### Exercise
Scan the listing below for the string "none" and copy each line where it turns up.

### Data for the task
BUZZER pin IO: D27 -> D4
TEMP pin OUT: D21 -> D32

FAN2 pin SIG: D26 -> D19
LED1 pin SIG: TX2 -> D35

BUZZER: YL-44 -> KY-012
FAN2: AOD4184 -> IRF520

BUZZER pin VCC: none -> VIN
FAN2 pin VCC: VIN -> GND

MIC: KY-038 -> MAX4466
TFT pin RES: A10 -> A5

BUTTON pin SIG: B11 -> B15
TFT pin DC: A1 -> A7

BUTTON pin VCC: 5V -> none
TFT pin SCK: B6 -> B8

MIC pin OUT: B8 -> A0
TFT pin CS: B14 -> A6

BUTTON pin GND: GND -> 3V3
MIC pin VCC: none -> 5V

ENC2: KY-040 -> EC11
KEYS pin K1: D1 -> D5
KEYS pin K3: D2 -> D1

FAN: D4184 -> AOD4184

### Output
BUZZER pin VCC: none -> VIN
BUTTON pin VCC: 5V -> none
MIC pin VCC: none -> 5V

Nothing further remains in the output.